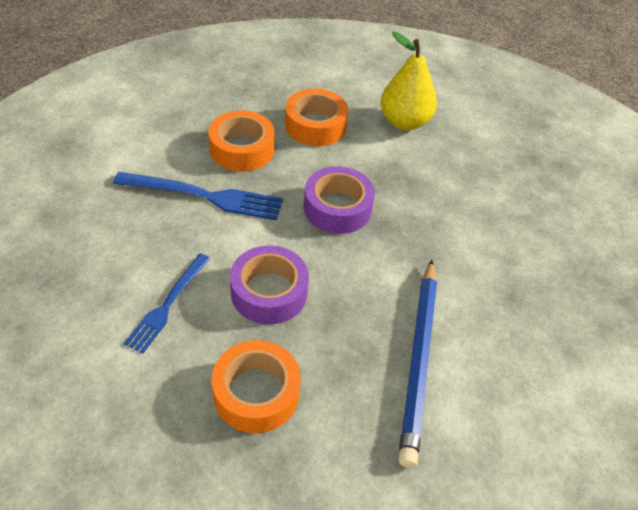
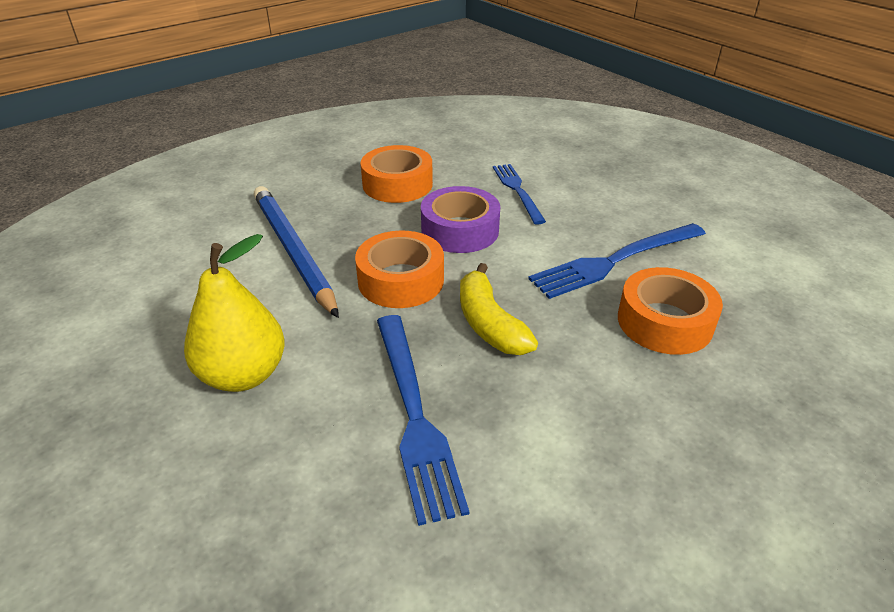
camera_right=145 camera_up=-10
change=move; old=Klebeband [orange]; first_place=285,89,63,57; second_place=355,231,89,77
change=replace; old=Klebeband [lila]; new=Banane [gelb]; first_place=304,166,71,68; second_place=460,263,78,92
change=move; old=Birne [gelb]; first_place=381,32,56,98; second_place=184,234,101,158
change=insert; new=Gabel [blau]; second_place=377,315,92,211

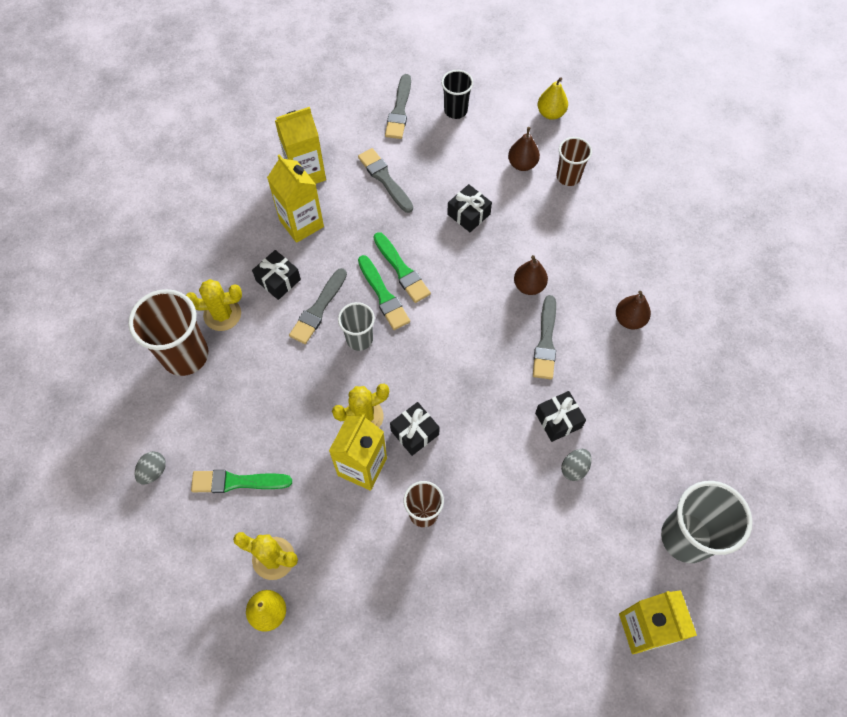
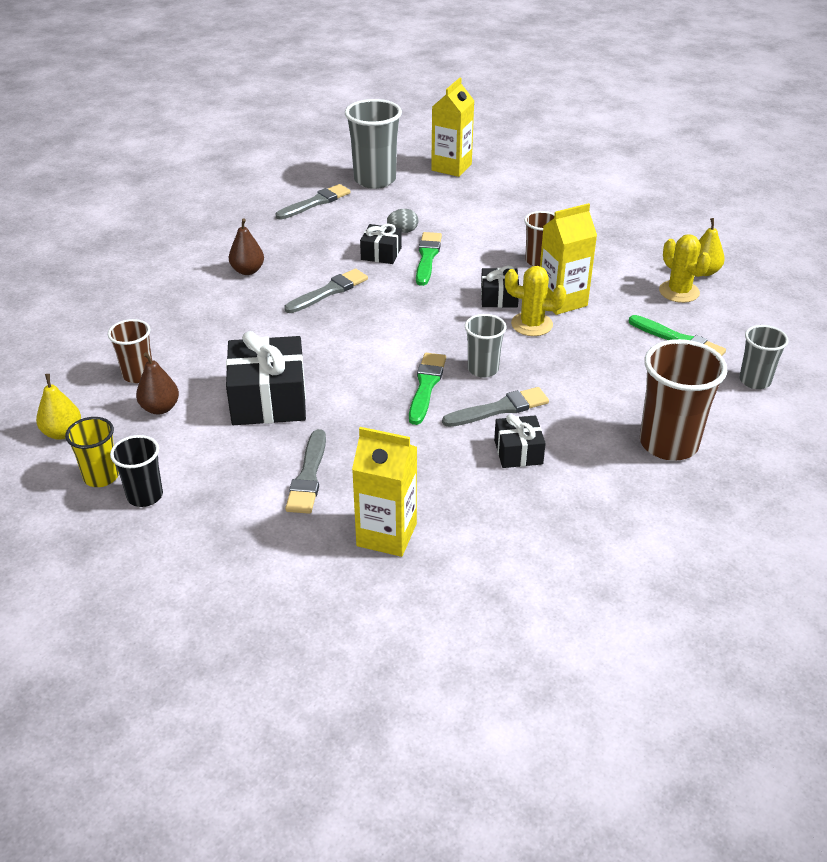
camera_right=-140 camera_up=-25
change=replace; old=Ei [grau]; new=Becher [grau]; first_place=135,451,31,34; second_place=739,325,50,64
change=delete; old=Kaktus [gelb]; first_place=186,279,56,52
change=delete; old=Getränkekarton [gelb]; first_place=267,154,57,89
change=move; old=Pinsel [grün]; first_place=374,232,57,71; second_place=416,232,26,54
change=move; old=Pinsel [grau]; first_place=385,74,26,65; second_place=276,184,75,36
change=resize; old=Geschenk [schwarz]; first_place=447,184,45,48; second_place=226,331,80,94; factor=1.84
change=delete; old=Birne [braun]; first_place=514,255,34,40
change=insert; new=Becher [gelb]; second_place=65,417,54,70

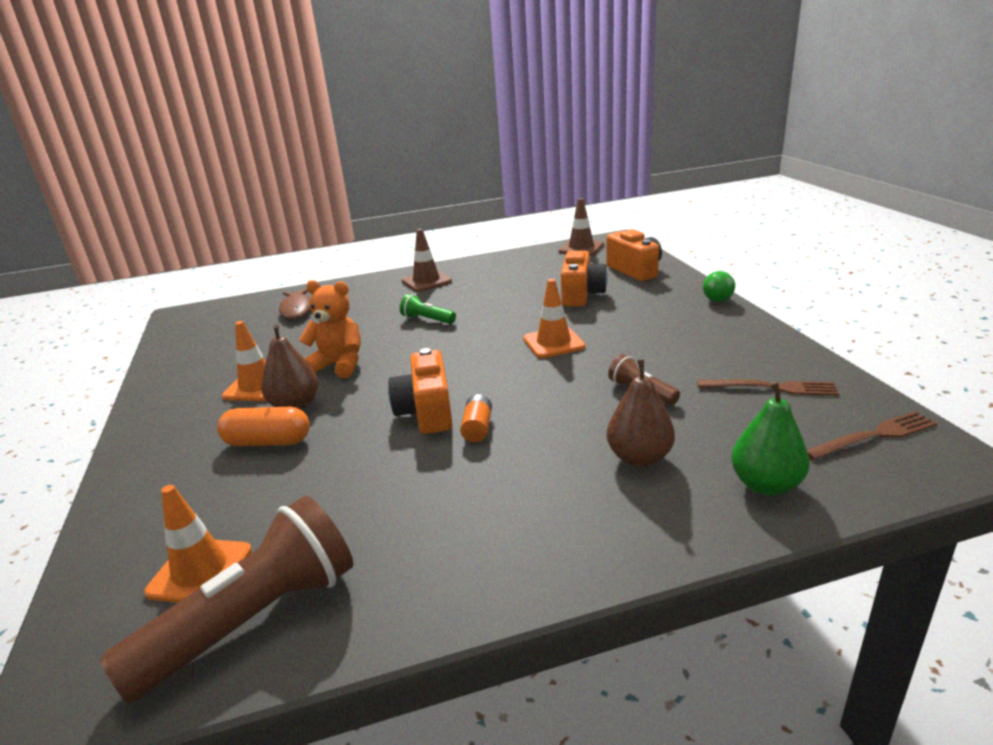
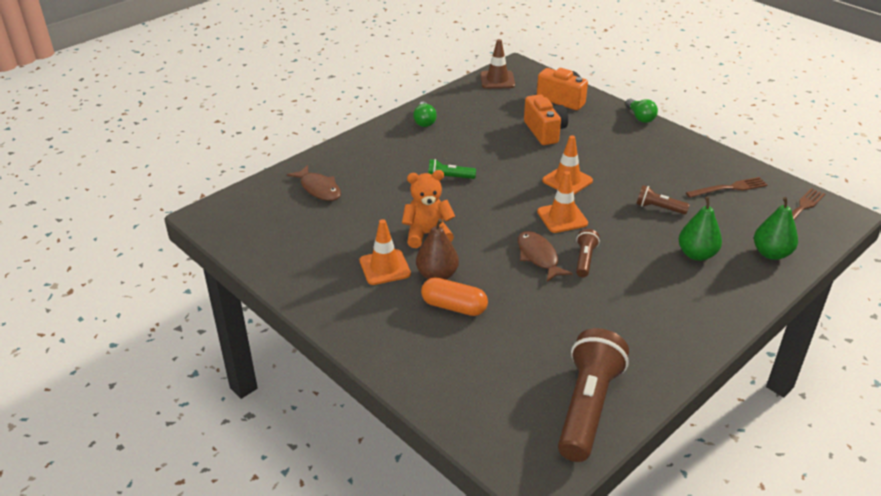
camera_right=-30 camera_up=10
change=move; old=Leitkegel [orange]; first_place=144,485,108,118; second_place=537,171,51,62
change=rotate; old=Kapsel [orange]; first_place=217,407,93,39; second_place=421,277,67,39; degrees=45
change=replace; old=Kamera [orange]; new=Fisch [braun]; first_place=388,348,64,86; second_place=518,231,55,51
change=delete; old=Leitkegel [braun]; first_place=402,229,50,63
change=replace; old=Batterie [orange]; new=Taschenlampe [braun]; first_place=460,394,32,48; second_place=576,229,24,48
change=recolor; old=Birne [braun]; new=Birne [grün]; first_place=607,359,68,108; second_place=679,197,43,64
change=insert; new=Glühbirne [grün]; second_place=413,102,24,25

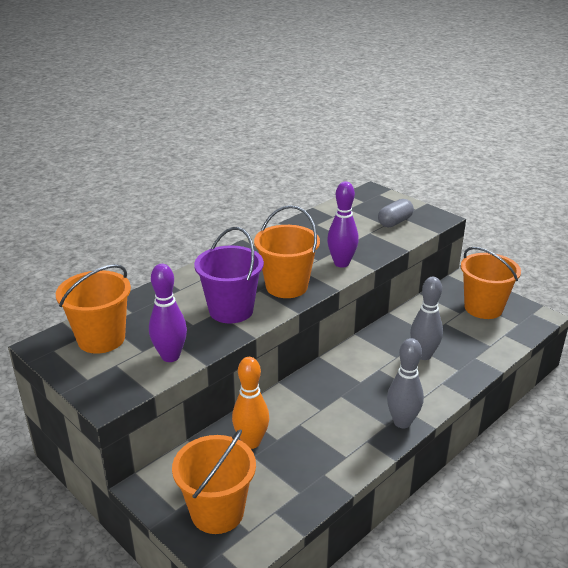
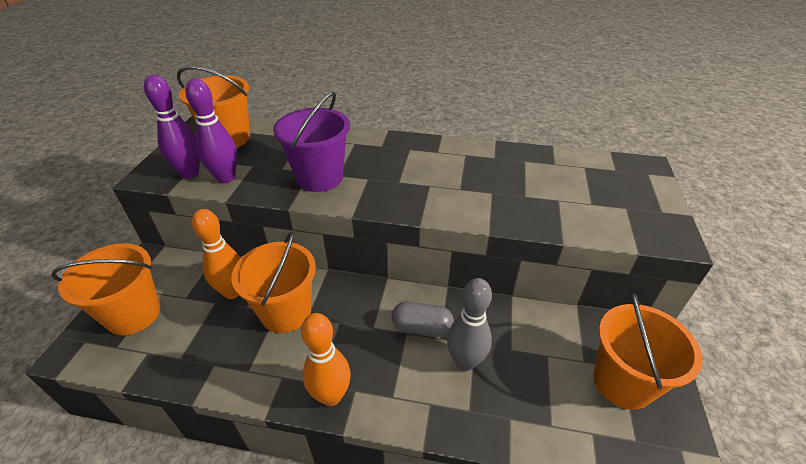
camera_right=55 camera_up=10
change=move; old=Eimer [orange]; first_place=254,205,66,93; second_place=231,231,85,102
change=move; old=Bowlingkegel [lila]; first_place=327,181,32,87; second_place=144,75,56,104
change=move; old=Kapsel [grau]; first_place=378,199,36,28; second_place=392,301,62,36
change=recolor; old=Bowlingkegel [grau]; new=Bowlingkegel [orange]; first_place=387,338,37,90; second_place=301,313,50,93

_ _ _

__WHAT IS EXPECTED__:
The lines sought are those in the data above that include the string "delete"; copy each one.

__EXERCISE RESULT__:
change=delete; old=Kaktus [gelb]; first_place=186,279,56,52
change=delete; old=Getränkekarton [gelb]; first_place=267,154,57,89
change=delete; old=Birne [braun]; first_place=514,255,34,40
change=delete; old=Leitkegel [braun]; first_place=402,229,50,63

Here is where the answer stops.